### Entries shown
▬▬▬▬▬▬▬▬▬▬
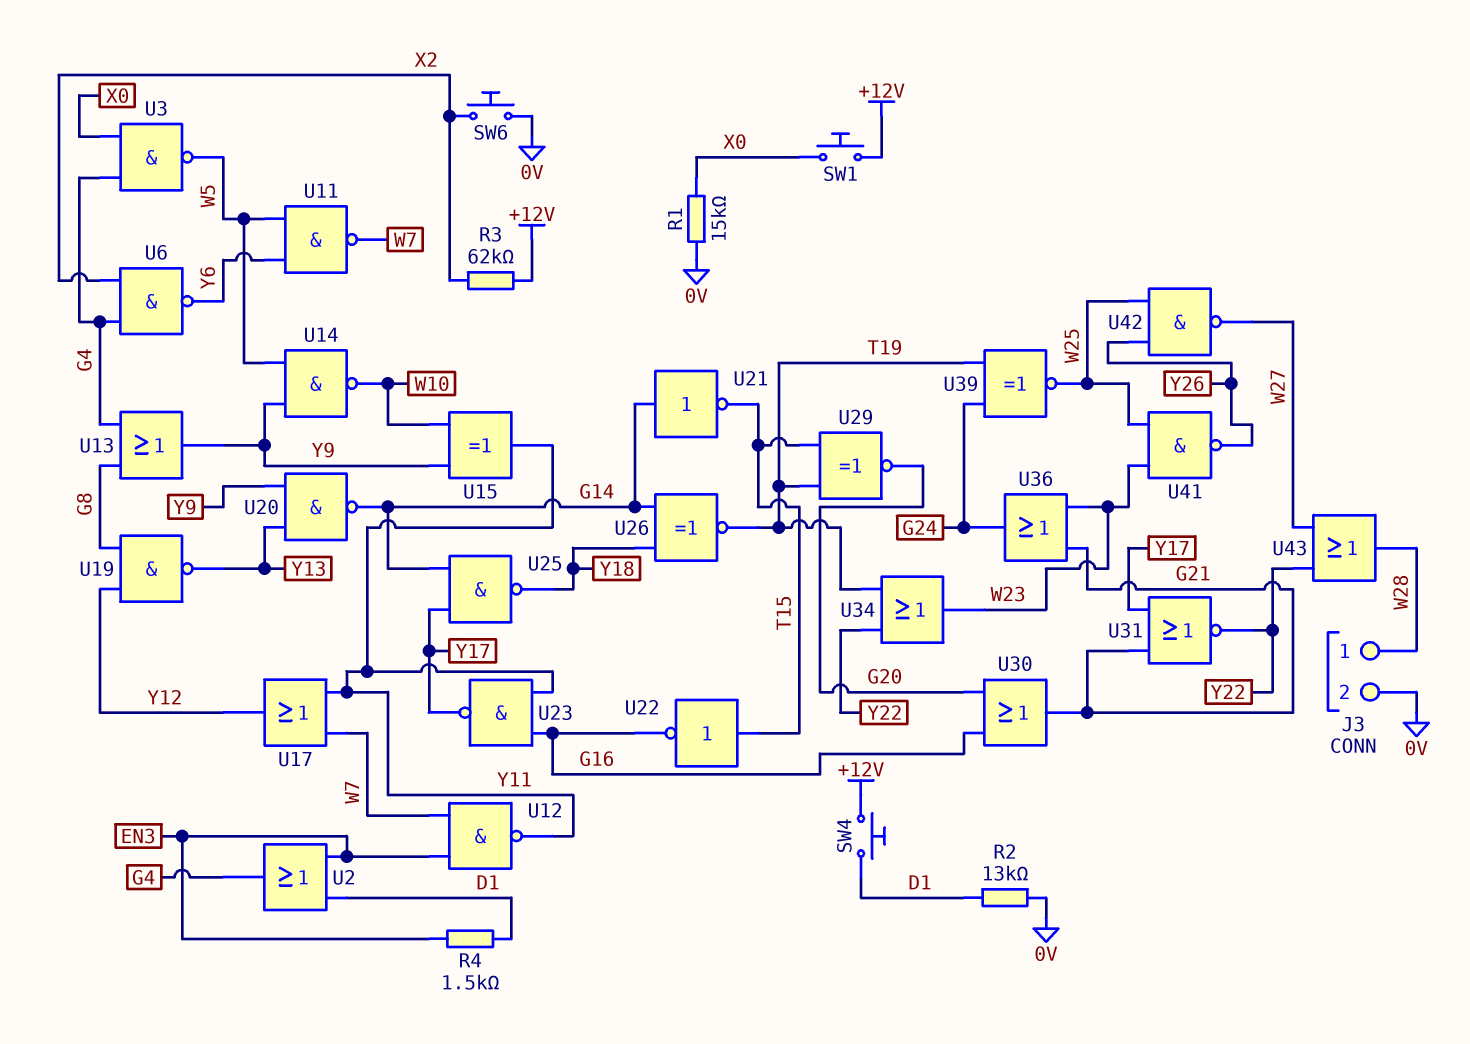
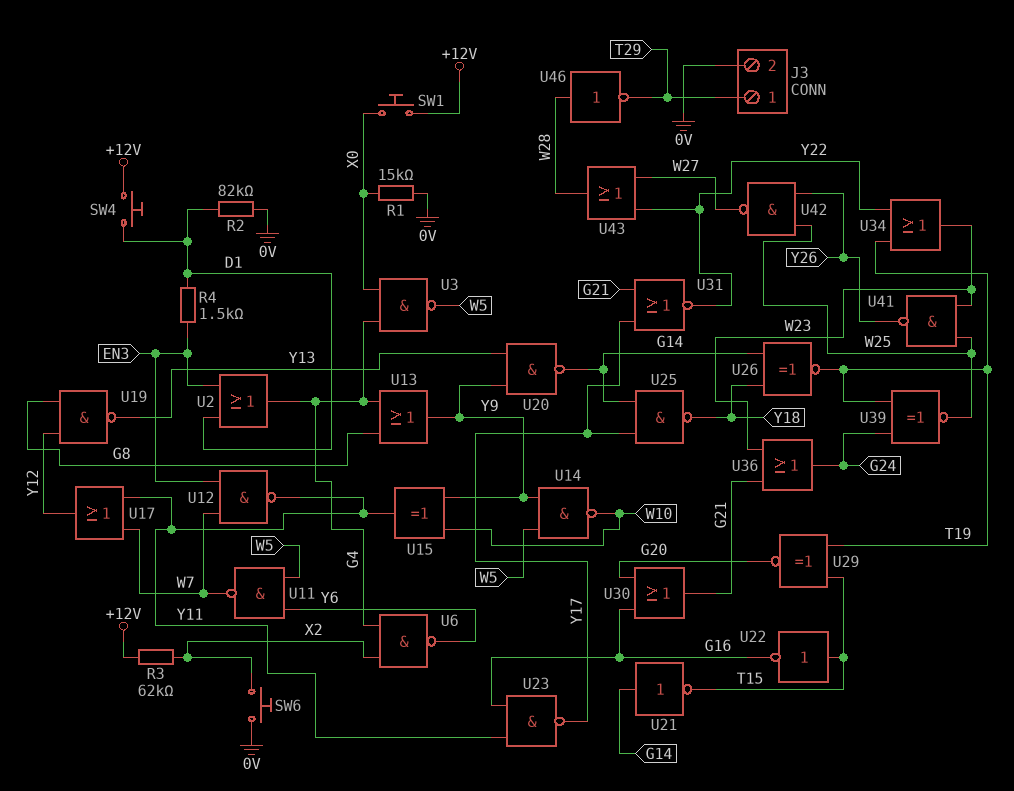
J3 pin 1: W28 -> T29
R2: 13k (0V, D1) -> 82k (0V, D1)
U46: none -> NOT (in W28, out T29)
▬▬▬▬▬▬▬▬▬▬
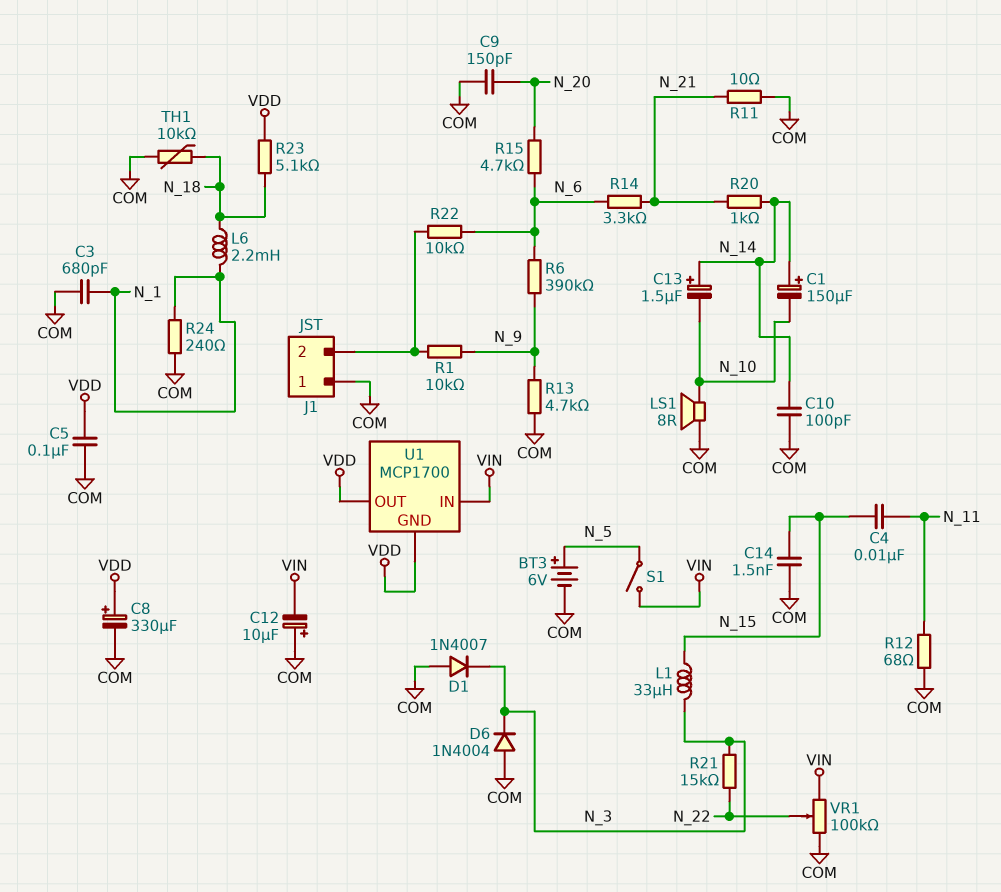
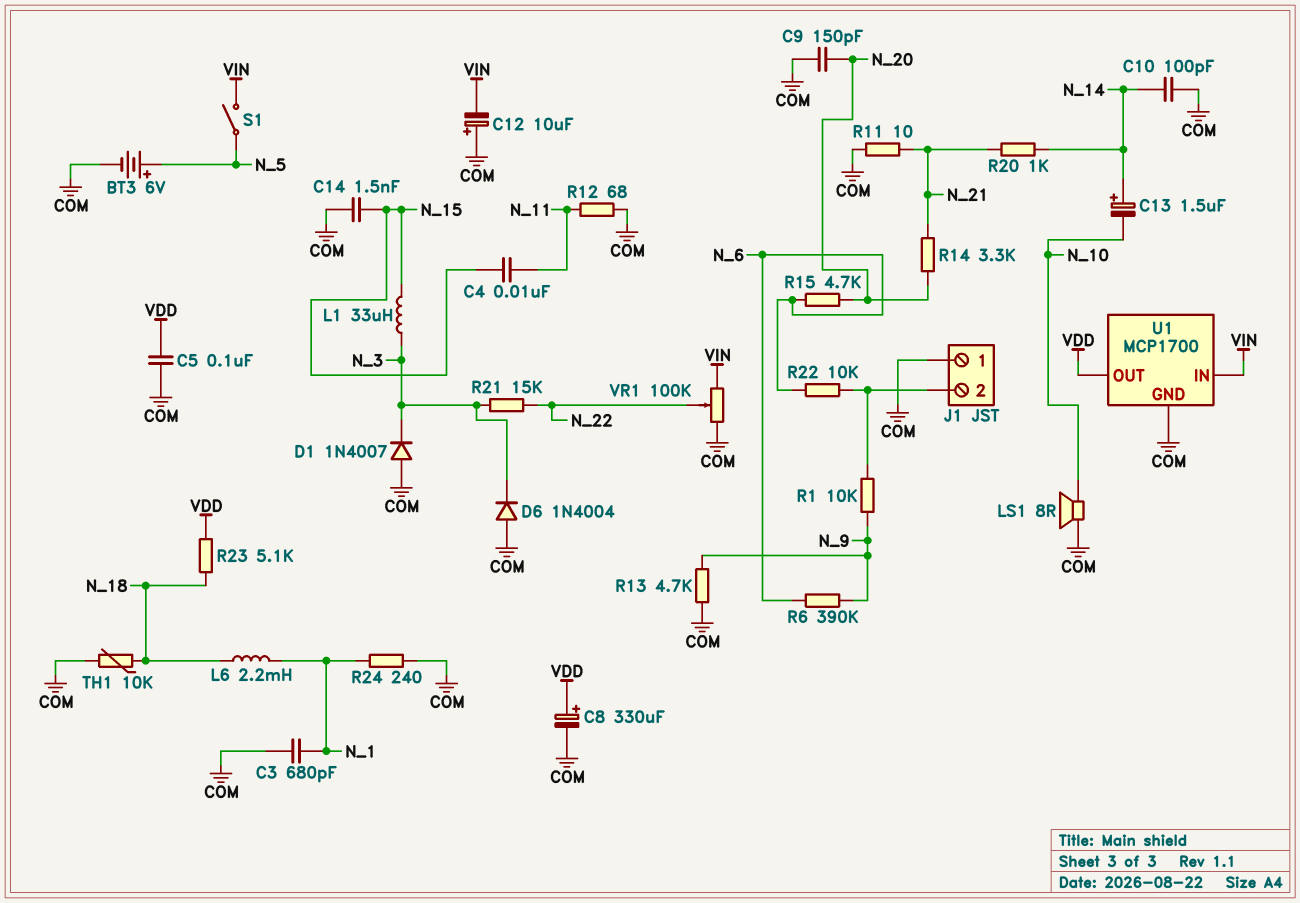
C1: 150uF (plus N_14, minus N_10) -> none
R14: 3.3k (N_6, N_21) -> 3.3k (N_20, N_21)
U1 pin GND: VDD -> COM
▬▬▬▬▬▬▬▬▬▬
### Exercise brief
Note every line of the records that holds the word "none", and copy it.

### Response box
U46: none -> NOT (in W28, out T29)
C1: 150uF (plus N_14, minus N_10) -> none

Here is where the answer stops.